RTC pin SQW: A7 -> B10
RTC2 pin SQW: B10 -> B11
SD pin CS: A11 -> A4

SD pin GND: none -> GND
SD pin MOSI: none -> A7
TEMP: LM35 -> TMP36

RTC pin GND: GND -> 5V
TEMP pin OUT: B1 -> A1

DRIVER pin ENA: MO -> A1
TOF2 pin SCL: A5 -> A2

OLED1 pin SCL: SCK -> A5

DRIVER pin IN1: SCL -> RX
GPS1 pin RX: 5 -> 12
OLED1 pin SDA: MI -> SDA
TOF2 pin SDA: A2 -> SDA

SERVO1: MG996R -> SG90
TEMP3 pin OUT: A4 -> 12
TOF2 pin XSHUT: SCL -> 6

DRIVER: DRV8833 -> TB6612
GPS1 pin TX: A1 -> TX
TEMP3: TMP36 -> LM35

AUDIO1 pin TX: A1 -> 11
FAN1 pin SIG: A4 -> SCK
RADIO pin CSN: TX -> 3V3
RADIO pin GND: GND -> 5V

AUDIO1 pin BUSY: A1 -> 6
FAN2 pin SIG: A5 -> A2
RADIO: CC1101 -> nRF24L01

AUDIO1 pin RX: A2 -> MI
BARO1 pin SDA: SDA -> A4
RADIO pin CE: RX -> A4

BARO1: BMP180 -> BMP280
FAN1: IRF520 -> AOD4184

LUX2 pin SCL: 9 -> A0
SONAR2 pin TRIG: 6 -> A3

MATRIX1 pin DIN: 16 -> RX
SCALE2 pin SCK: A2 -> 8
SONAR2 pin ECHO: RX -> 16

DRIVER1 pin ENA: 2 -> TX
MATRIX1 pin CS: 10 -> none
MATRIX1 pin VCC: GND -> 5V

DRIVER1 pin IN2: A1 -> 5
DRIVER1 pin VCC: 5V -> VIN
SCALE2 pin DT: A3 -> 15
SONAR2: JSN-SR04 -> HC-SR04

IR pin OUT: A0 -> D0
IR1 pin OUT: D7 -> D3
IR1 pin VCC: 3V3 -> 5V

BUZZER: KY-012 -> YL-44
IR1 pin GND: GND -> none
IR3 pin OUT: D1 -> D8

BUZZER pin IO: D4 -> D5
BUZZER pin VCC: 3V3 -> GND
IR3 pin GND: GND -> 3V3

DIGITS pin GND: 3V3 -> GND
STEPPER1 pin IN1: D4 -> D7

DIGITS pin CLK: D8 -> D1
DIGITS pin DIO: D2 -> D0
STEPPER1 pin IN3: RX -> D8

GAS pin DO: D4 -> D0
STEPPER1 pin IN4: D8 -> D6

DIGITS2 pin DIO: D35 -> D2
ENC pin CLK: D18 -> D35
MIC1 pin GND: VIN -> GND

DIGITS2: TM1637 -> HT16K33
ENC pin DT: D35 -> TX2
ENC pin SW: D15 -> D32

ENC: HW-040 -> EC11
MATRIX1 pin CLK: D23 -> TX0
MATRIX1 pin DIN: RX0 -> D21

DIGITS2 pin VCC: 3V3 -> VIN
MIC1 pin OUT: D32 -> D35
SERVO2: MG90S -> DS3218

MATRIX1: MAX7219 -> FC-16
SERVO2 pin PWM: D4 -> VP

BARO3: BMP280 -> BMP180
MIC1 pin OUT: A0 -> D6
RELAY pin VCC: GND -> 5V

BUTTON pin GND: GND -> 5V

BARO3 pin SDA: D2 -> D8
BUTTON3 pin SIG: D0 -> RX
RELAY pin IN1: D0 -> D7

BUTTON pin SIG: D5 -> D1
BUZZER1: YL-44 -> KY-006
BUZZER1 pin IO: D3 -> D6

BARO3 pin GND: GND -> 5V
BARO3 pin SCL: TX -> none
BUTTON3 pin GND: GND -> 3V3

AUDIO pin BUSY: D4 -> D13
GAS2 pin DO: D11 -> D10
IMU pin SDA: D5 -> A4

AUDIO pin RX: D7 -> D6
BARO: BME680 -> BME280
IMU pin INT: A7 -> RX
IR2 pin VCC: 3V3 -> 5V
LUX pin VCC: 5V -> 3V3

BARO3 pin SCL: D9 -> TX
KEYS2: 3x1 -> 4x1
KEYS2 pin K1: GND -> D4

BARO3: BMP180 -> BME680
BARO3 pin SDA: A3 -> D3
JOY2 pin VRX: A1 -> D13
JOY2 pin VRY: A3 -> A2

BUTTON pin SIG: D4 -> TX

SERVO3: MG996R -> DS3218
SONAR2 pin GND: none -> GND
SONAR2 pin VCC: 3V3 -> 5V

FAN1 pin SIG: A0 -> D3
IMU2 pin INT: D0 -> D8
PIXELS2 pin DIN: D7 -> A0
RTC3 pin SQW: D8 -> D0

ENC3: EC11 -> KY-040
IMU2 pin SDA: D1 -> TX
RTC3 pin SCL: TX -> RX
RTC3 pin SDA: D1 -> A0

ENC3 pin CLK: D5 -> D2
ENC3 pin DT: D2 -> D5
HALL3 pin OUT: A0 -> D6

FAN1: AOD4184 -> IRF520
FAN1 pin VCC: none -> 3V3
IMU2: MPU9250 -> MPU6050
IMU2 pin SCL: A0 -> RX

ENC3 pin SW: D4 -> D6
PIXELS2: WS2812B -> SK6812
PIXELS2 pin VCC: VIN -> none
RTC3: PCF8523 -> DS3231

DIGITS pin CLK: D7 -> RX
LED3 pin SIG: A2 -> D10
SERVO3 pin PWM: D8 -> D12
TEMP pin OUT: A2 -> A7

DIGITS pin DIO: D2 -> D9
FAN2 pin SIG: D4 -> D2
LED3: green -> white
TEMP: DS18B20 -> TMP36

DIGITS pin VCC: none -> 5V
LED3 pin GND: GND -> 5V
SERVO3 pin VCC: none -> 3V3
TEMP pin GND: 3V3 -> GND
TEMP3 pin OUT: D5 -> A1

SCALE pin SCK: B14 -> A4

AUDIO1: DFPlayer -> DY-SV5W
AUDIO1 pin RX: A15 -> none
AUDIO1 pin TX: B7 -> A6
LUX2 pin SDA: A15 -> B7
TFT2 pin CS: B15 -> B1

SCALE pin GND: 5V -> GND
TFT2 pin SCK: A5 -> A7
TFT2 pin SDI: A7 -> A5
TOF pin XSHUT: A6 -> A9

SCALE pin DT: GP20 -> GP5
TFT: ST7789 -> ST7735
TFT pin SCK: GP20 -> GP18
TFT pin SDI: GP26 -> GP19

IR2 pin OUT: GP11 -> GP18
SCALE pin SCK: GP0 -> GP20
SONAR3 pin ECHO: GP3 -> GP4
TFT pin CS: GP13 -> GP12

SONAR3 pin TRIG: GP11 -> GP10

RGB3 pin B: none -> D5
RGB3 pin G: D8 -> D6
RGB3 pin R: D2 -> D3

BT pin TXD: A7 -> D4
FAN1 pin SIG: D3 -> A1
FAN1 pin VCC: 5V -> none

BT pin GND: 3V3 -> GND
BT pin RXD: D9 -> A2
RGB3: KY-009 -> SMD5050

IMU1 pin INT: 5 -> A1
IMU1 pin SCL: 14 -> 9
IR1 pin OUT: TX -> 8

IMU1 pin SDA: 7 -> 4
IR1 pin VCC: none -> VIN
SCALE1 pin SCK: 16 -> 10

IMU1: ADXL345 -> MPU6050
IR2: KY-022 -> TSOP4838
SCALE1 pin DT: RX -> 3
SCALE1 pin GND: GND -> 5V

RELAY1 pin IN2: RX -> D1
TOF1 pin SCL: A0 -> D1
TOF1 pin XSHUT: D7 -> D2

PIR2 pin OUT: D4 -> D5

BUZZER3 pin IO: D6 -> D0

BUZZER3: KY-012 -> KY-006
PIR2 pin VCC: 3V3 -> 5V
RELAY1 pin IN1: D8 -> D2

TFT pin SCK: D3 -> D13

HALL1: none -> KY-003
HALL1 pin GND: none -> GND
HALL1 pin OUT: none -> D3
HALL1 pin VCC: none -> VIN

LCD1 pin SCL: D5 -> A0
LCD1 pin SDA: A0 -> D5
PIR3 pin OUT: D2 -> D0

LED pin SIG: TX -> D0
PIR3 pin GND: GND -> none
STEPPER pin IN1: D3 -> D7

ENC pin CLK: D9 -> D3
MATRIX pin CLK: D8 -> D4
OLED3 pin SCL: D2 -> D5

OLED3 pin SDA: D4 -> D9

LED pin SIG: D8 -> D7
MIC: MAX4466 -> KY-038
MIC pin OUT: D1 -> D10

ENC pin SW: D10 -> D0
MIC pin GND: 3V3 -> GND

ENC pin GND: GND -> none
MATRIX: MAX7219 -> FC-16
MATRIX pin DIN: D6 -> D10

★ ★ ★ ★ ★ ★ ★

### What to do
Needed here are the exact lines from the start of the material through the line that contains "IR3 pin GND: GND -> 3V3", and no others.

### Response to the task
RTC pin SQW: A7 -> B10
RTC2 pin SQW: B10 -> B11
SD pin CS: A11 -> A4

SD pin GND: none -> GND
SD pin MOSI: none -> A7
TEMP: LM35 -> TMP36

RTC pin GND: GND -> 5V
TEMP pin OUT: B1 -> A1

DRIVER pin ENA: MO -> A1
TOF2 pin SCL: A5 -> A2

OLED1 pin SCL: SCK -> A5

DRIVER pin IN1: SCL -> RX
GPS1 pin RX: 5 -> 12
OLED1 pin SDA: MI -> SDA
TOF2 pin SDA: A2 -> SDA

SERVO1: MG996R -> SG90
TEMP3 pin OUT: A4 -> 12
TOF2 pin XSHUT: SCL -> 6

DRIVER: DRV8833 -> TB6612
GPS1 pin TX: A1 -> TX
TEMP3: TMP36 -> LM35

AUDIO1 pin TX: A1 -> 11
FAN1 pin SIG: A4 -> SCK
RADIO pin CSN: TX -> 3V3
RADIO pin GND: GND -> 5V

AUDIO1 pin BUSY: A1 -> 6
FAN2 pin SIG: A5 -> A2
RADIO: CC1101 -> nRF24L01

AUDIO1 pin RX: A2 -> MI
BARO1 pin SDA: SDA -> A4
RADIO pin CE: RX -> A4

BARO1: BMP180 -> BMP280
FAN1: IRF520 -> AOD4184

LUX2 pin SCL: 9 -> A0
SONAR2 pin TRIG: 6 -> A3

MATRIX1 pin DIN: 16 -> RX
SCALE2 pin SCK: A2 -> 8
SONAR2 pin ECHO: RX -> 16

DRIVER1 pin ENA: 2 -> TX
MATRIX1 pin CS: 10 -> none
MATRIX1 pin VCC: GND -> 5V

DRIVER1 pin IN2: A1 -> 5
DRIVER1 pin VCC: 5V -> VIN
SCALE2 pin DT: A3 -> 15
SONAR2: JSN-SR04 -> HC-SR04

IR pin OUT: A0 -> D0
IR1 pin OUT: D7 -> D3
IR1 pin VCC: 3V3 -> 5V

BUZZER: KY-012 -> YL-44
IR1 pin GND: GND -> none
IR3 pin OUT: D1 -> D8

BUZZER pin IO: D4 -> D5
BUZZER pin VCC: 3V3 -> GND
IR3 pin GND: GND -> 3V3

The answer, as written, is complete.